** Assignment **
Only the lines from the first line of the data through the line containing "orange plate G8:J8" belong in the answer, transcribed exactly; pictures do not.

** Records provided **

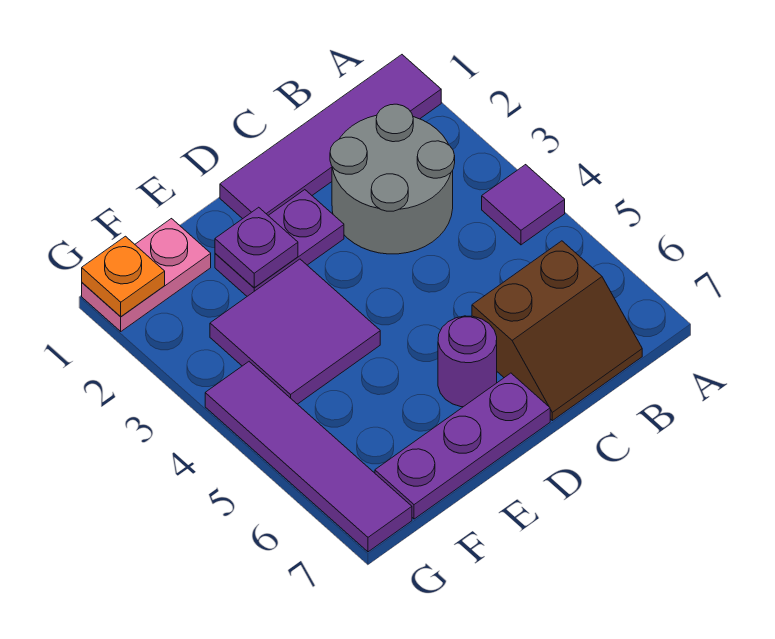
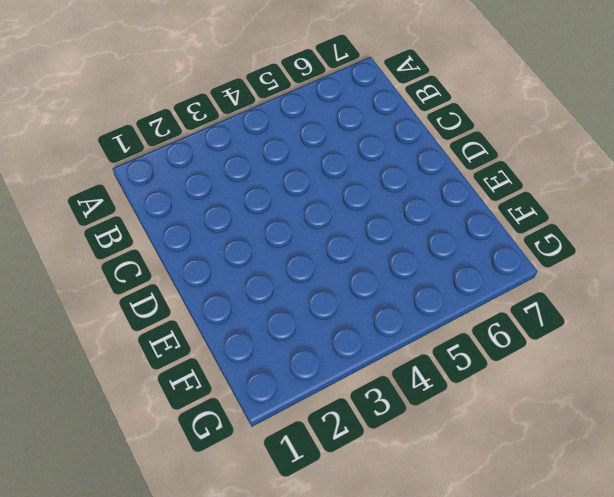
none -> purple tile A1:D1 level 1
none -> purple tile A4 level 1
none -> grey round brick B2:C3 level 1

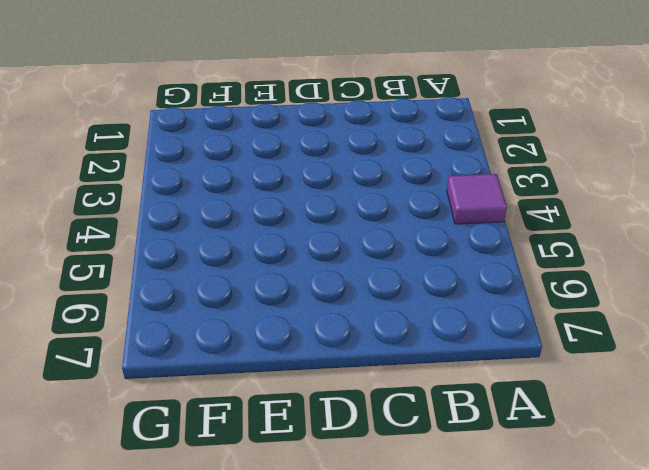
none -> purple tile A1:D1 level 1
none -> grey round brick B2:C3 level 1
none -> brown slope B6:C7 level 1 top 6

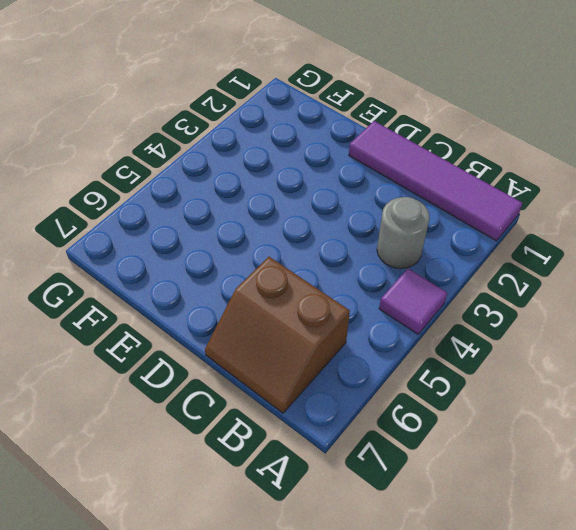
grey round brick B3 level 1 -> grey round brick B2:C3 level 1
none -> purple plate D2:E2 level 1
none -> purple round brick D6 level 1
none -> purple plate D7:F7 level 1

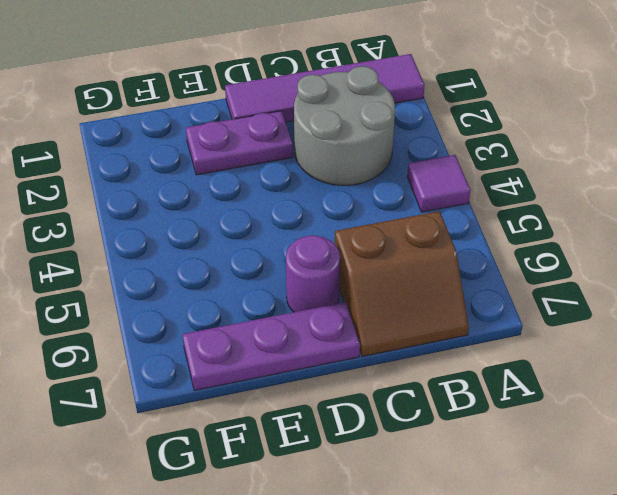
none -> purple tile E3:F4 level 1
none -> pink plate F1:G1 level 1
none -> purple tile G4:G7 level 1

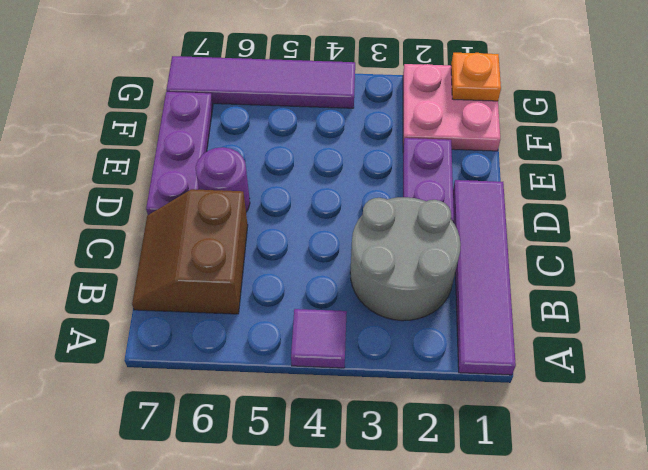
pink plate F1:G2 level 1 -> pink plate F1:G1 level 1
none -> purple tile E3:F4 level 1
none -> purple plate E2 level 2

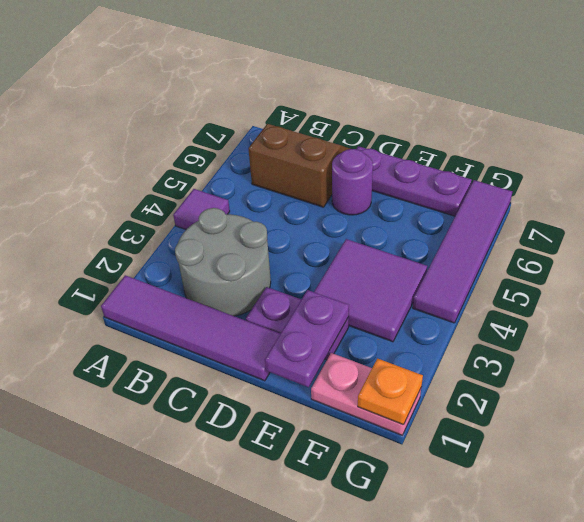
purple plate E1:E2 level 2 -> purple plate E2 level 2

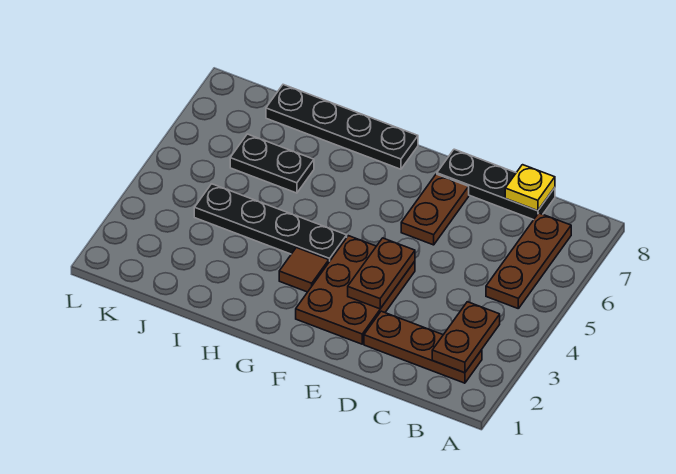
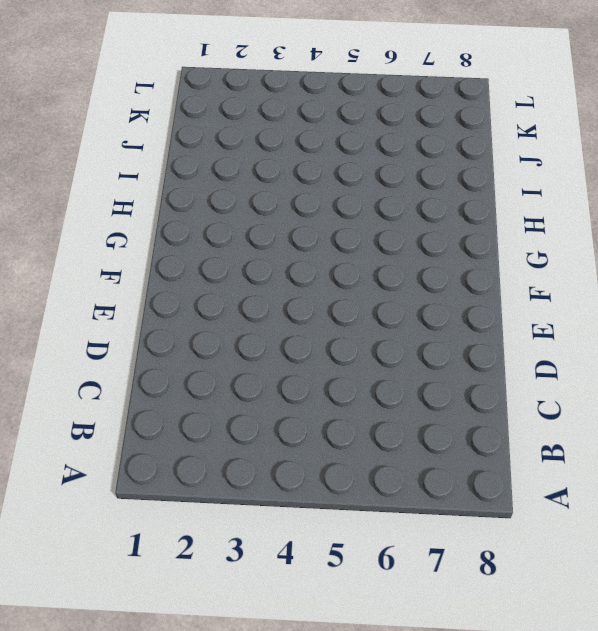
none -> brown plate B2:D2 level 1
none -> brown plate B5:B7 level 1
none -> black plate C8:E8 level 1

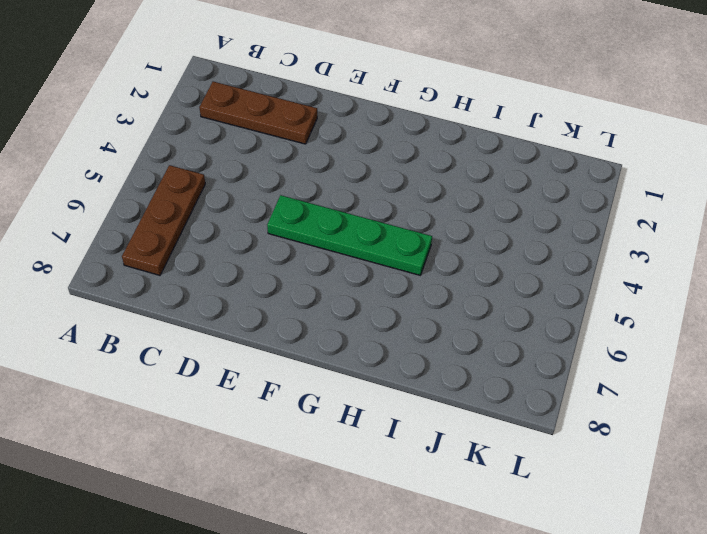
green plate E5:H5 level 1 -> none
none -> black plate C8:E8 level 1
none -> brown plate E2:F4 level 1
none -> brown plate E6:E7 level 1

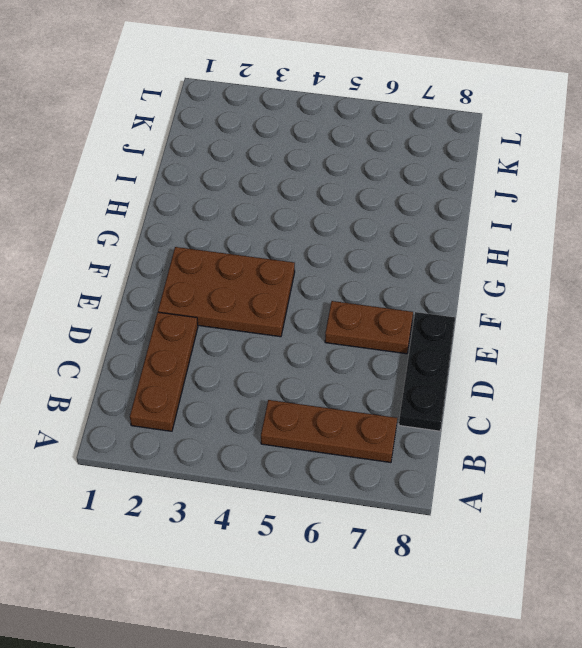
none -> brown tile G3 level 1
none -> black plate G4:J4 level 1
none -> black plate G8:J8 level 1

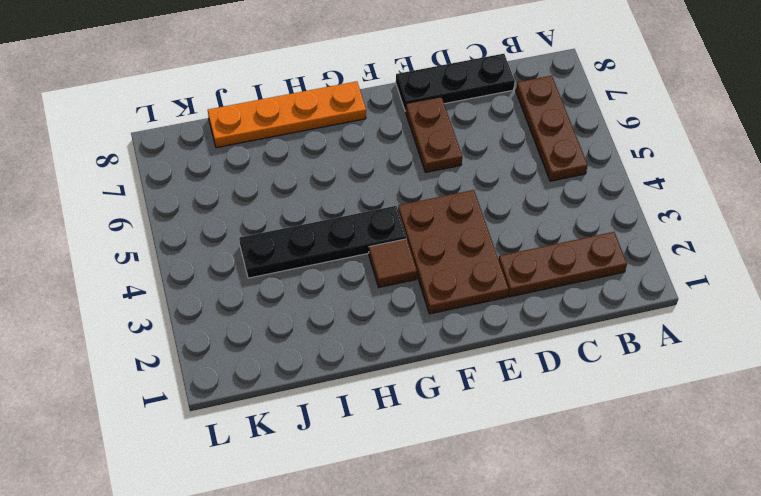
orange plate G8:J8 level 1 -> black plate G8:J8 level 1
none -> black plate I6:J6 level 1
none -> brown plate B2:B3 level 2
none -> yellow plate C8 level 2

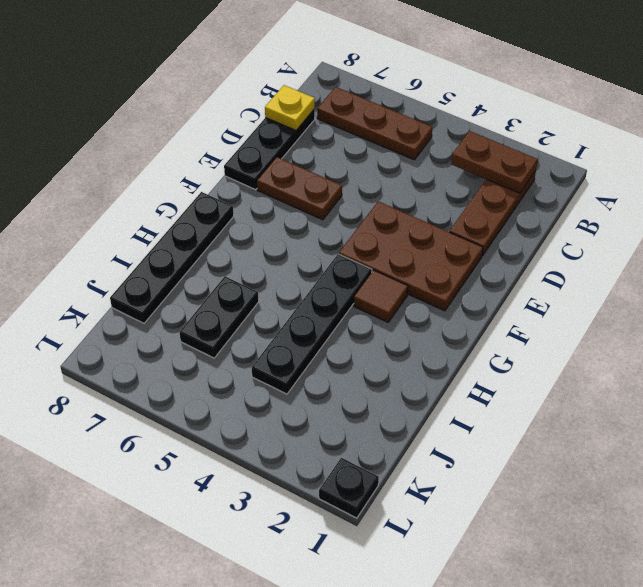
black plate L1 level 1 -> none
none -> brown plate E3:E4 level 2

** Response **
none -> purple tile A1:D1 level 1
none -> purple tile A4 level 1
none -> grey round brick B2:C3 level 1

none -> purple tile A1:D1 level 1
none -> grey round brick B2:C3 level 1
none -> brown slope B6:C7 level 1 top 6

grey round brick B3 level 1 -> grey round brick B2:C3 level 1
none -> purple plate D2:E2 level 1
none -> purple round brick D6 level 1
none -> purple plate D7:F7 level 1

none -> purple tile E3:F4 level 1
none -> pink plate F1:G1 level 1
none -> purple tile G4:G7 level 1

pink plate F1:G2 level 1 -> pink plate F1:G1 level 1
none -> purple tile E3:F4 level 1
none -> purple plate E2 level 2

purple plate E1:E2 level 2 -> purple plate E2 level 2

none -> brown plate B2:D2 level 1
none -> brown plate B5:B7 level 1
none -> black plate C8:E8 level 1

green plate E5:H5 level 1 -> none
none -> black plate C8:E8 level 1
none -> brown plate E2:F4 level 1
none -> brown plate E6:E7 level 1

none -> brown tile G3 level 1
none -> black plate G4:J4 level 1
none -> black plate G8:J8 level 1

orange plate G8:J8 level 1 -> black plate G8:J8 level 1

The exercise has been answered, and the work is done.